- Material to process -
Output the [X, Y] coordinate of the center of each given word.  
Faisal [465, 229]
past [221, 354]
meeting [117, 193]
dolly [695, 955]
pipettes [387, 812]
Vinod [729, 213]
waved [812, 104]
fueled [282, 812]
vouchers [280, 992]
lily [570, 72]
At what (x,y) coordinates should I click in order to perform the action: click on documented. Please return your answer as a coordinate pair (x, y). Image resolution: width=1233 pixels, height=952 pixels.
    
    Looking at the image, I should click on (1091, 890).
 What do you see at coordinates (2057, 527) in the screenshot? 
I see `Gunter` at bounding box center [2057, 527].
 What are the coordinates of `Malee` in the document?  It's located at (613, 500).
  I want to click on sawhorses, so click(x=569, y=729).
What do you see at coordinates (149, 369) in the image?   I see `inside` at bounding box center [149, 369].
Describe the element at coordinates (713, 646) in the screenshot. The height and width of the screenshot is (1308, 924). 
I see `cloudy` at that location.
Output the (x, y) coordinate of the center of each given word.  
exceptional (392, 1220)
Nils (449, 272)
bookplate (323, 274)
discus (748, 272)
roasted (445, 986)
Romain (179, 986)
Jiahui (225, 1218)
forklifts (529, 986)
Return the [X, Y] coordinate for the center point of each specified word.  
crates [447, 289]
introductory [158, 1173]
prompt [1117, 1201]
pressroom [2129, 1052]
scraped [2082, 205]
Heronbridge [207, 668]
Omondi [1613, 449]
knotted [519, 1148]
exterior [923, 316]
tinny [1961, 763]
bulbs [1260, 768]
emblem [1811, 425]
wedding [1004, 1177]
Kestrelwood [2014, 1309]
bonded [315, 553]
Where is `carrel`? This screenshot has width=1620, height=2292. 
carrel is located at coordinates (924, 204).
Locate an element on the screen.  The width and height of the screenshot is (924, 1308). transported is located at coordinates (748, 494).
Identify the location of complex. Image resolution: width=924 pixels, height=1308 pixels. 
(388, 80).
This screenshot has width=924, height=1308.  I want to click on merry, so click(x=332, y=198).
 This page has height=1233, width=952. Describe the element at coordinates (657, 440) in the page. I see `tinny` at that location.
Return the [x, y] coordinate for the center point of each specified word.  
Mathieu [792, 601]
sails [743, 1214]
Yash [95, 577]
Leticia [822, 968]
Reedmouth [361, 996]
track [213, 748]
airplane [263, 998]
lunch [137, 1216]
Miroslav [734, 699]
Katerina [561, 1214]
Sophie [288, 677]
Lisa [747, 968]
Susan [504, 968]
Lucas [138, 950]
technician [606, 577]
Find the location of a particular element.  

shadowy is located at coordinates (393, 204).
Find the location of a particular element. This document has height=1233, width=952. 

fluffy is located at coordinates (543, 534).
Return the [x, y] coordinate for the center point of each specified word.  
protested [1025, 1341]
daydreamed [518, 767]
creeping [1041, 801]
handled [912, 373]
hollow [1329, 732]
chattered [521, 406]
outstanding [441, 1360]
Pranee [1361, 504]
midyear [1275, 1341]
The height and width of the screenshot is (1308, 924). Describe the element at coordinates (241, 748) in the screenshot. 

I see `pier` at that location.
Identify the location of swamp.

- Stated goal -
Please repeat every item above word for word, keeping them in the same order.

- Solution -
Output the [X, Y] coordinate of the center of each given word.  
Faisal [465, 229]
past [221, 354]
meeting [117, 193]
dolly [695, 955]
pipettes [387, 812]
Vinod [729, 213]
waved [812, 104]
fueled [282, 812]
vouchers [280, 992]
lily [570, 72]
At what (x,y) coordinates should I click in order to perform the action: click on documented. Please return your answer as a coordinate pair (x, y). Image resolution: width=1233 pixels, height=952 pixels.
    
    Looking at the image, I should click on (1091, 890).
 What do you see at coordinates (2057, 527) in the screenshot? 
I see `Gunter` at bounding box center [2057, 527].
 What are the coordinates of `Malee` in the document?  It's located at (613, 500).
  I want to click on sawhorses, so click(x=569, y=729).
What do you see at coordinates (149, 369) in the image?   I see `inside` at bounding box center [149, 369].
Describe the element at coordinates (713, 646) in the screenshot. The height and width of the screenshot is (1308, 924). 
I see `cloudy` at that location.
Output the (x, y) coordinate of the center of each given word.  
exceptional (392, 1220)
Nils (449, 272)
bookplate (323, 274)
discus (748, 272)
roasted (445, 986)
Romain (179, 986)
Jiahui (225, 1218)
forklifts (529, 986)
Return the [X, Y] coordinate for the center point of each specified word.  
crates [447, 289]
introductory [158, 1173]
prompt [1117, 1201]
pressroom [2129, 1052]
scraped [2082, 205]
Heronbridge [207, 668]
Omondi [1613, 449]
knotted [519, 1148]
exterior [923, 316]
tinny [1961, 763]
bulbs [1260, 768]
emblem [1811, 425]
wedding [1004, 1177]
Kestrelwood [2014, 1309]
bonded [315, 553]
Where is `carrel`? This screenshot has width=1620, height=2292. 
carrel is located at coordinates (924, 204).
Locate an element on the screen.  The width and height of the screenshot is (924, 1308). transported is located at coordinates (748, 494).
Identify the location of complex. Image resolution: width=924 pixels, height=1308 pixels. 
(388, 80).
This screenshot has width=924, height=1308.  I want to click on merry, so click(x=332, y=198).
 This page has height=1233, width=952. Describe the element at coordinates (657, 440) in the page. I see `tinny` at that location.
Return the [x, y] coordinate for the center point of each specified word.  
Mathieu [792, 601]
sails [743, 1214]
Yash [95, 577]
Leticia [822, 968]
Reedmouth [361, 996]
track [213, 748]
airplane [263, 998]
lunch [137, 1216]
Miroslav [734, 699]
Katerina [561, 1214]
Sophie [288, 677]
Lisa [747, 968]
Susan [504, 968]
Lucas [138, 950]
technician [606, 577]
Find the location of a particular element.  

shadowy is located at coordinates (393, 204).
Find the location of a particular element. This document has height=1233, width=952. 

fluffy is located at coordinates (543, 534).
Return the [x, y] coordinate for the center point of each specified word.  
protested [1025, 1341]
daydreamed [518, 767]
creeping [1041, 801]
handled [912, 373]
hollow [1329, 732]
chattered [521, 406]
outstanding [441, 1360]
Pranee [1361, 504]
midyear [1275, 1341]
The height and width of the screenshot is (1308, 924). Describe the element at coordinates (241, 748) in the screenshot. 

I see `pier` at that location.
Identify the location of swamp.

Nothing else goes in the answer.